- What the task requires -
Your reply should be the entries, output word for word, with each picture omitted.
● ● ● ● ● ● ●
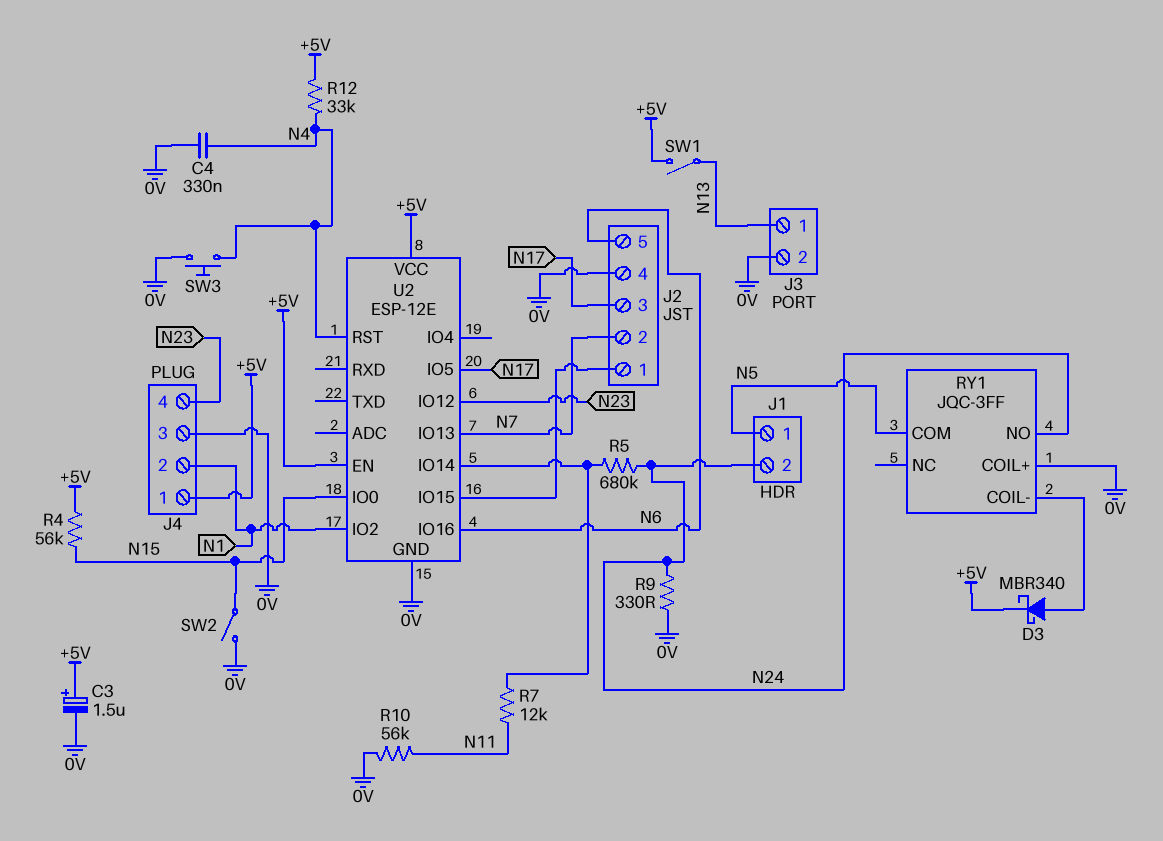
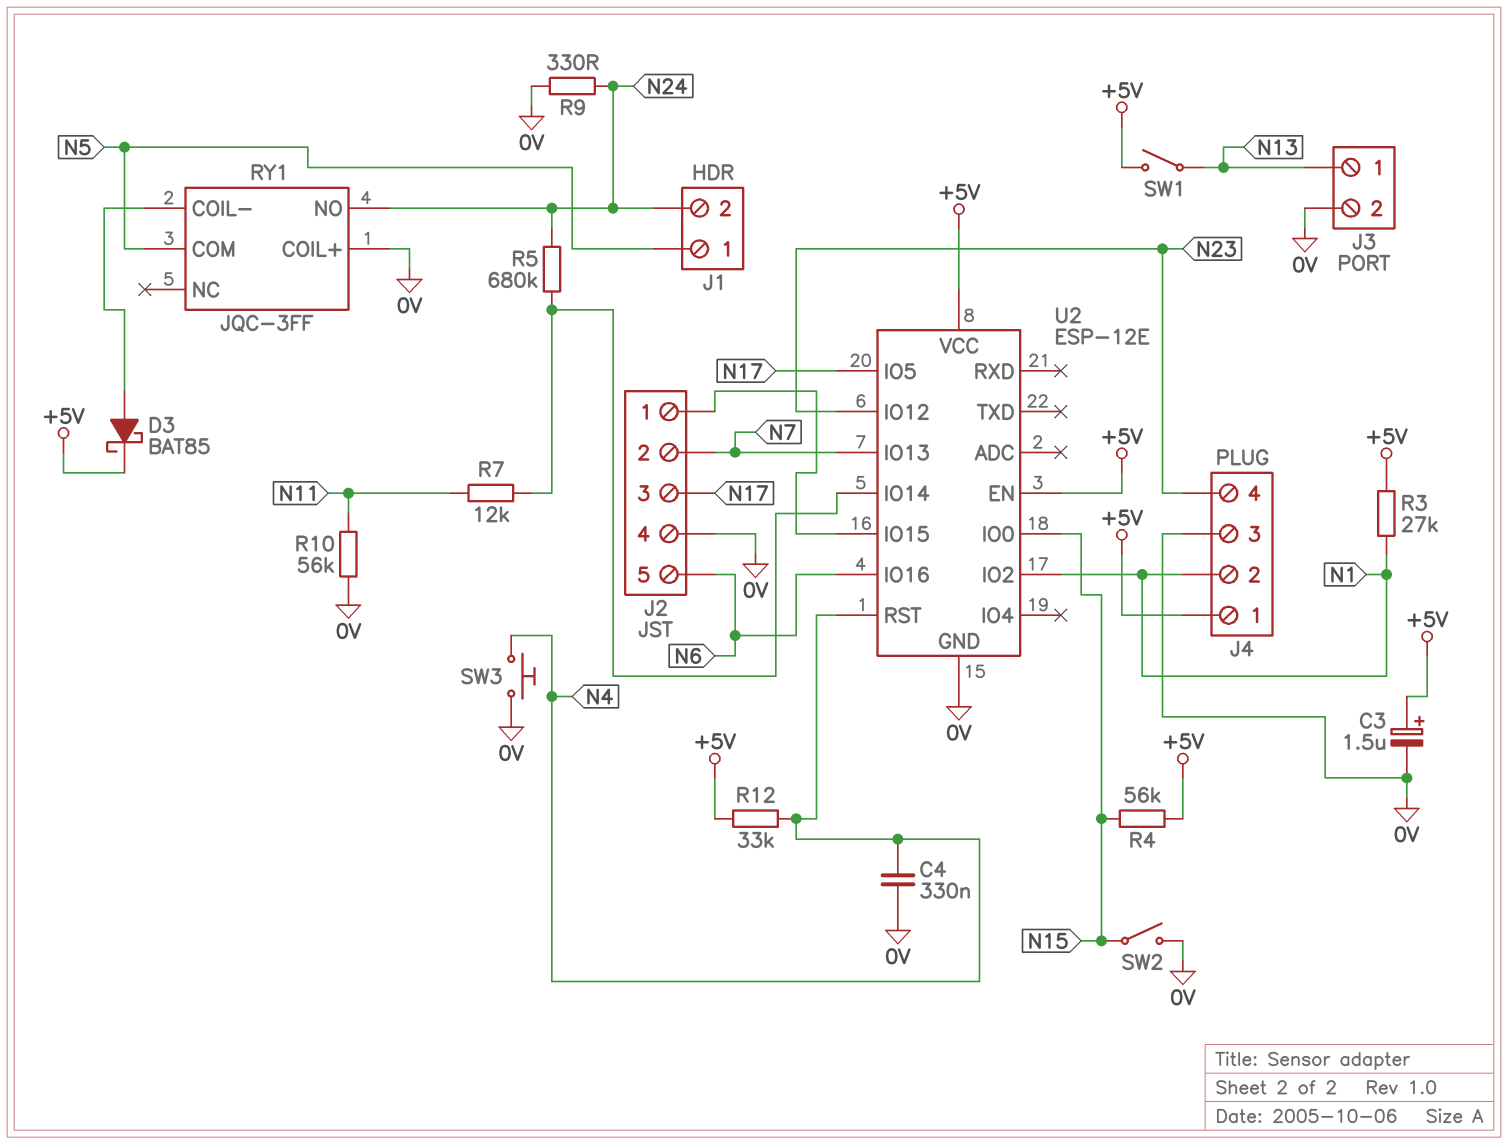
D3: schottky MBR340 (A RY1/COIL-, K +5V) -> schottky BAT85 (A RY1/COIL-, K +5V)
R3: none -> 27k (+5V, N1)

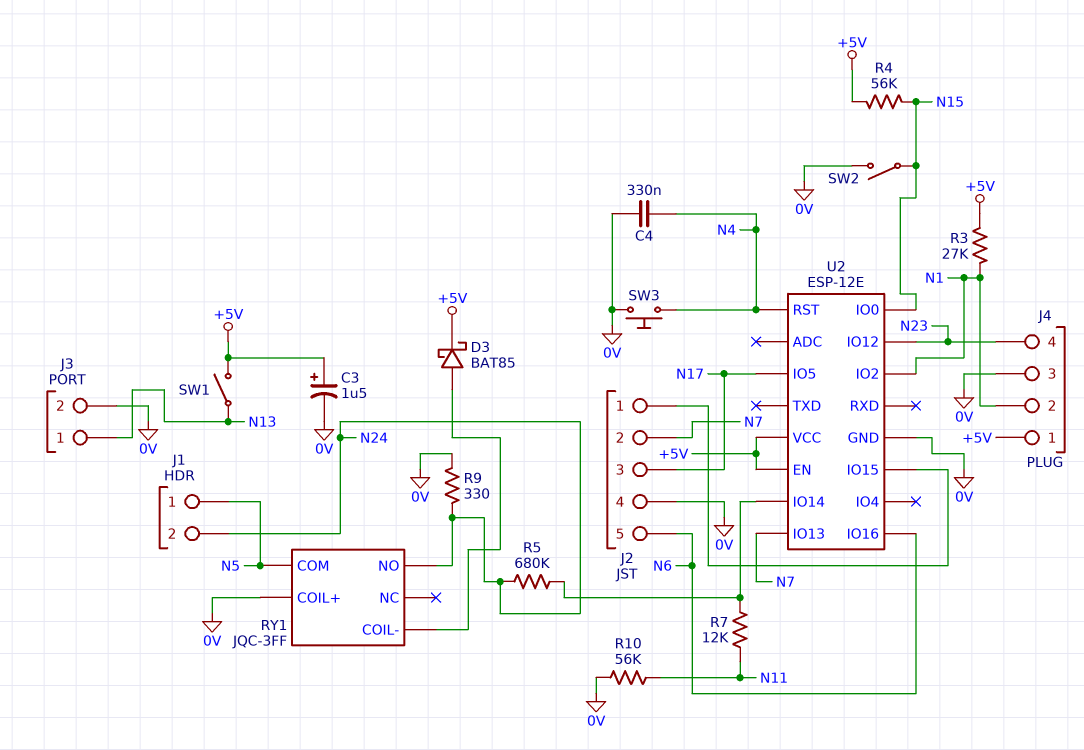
R12: 33k (+5V, N4) -> none

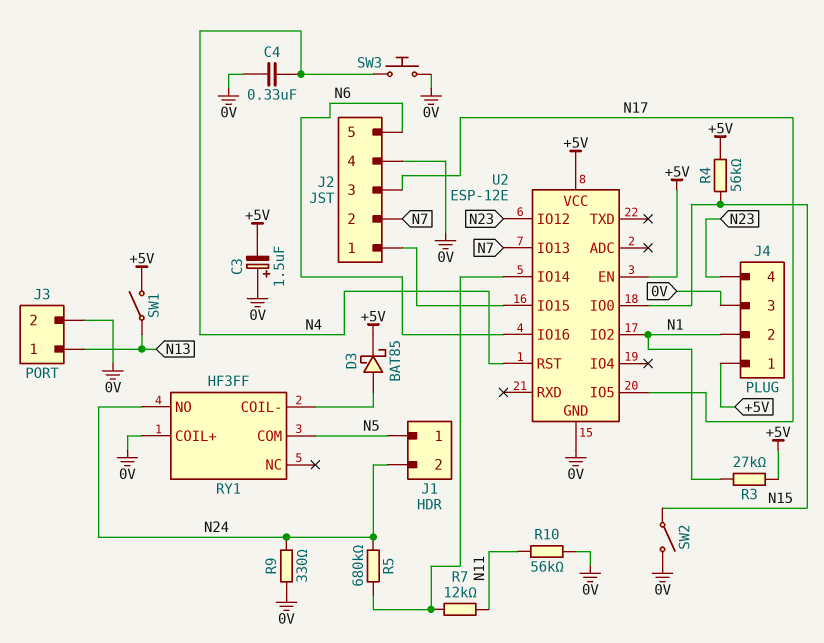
C3: 1.5uF (plus +5V, minus 0V) -> 1.5uF (plus 0V, minus +5V)
RY1: JQC-3FF -> HF3FF

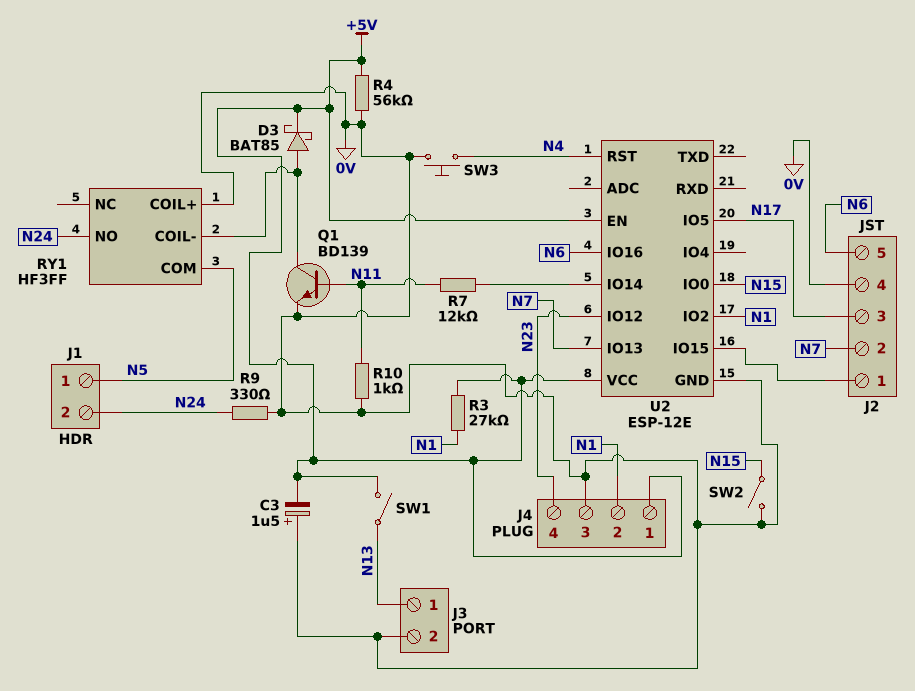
C4: 330nF (0V, N4) -> none
Q1: none -> NPN BD139 (B N11, C RY1/COIL-, E 0V)
R4: 56k (+5V, N15) -> 56k (+5V, 0V)
R5: 680k (N24, U2/IO14) -> none
R10: 56k (0V, N11) -> 1k (0V, N11)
● ● ● ● ● ● ●
- Written solution -
D3: schottky MBR340 (A RY1/COIL-, K +5V) -> schottky BAT85 (A RY1/COIL-, K +5V)
R3: none -> 27k (+5V, N1)

R12: 33k (+5V, N4) -> none

C3: 1.5uF (plus +5V, minus 0V) -> 1.5uF (plus 0V, minus +5V)
RY1: JQC-3FF -> HF3FF

C4: 330nF (0V, N4) -> none
Q1: none -> NPN BD139 (B N11, C RY1/COIL-, E 0V)
R4: 56k (+5V, N15) -> 56k (+5V, 0V)
R5: 680k (N24, U2/IO14) -> none
R10: 56k (0V, N11) -> 1k (0V, N11)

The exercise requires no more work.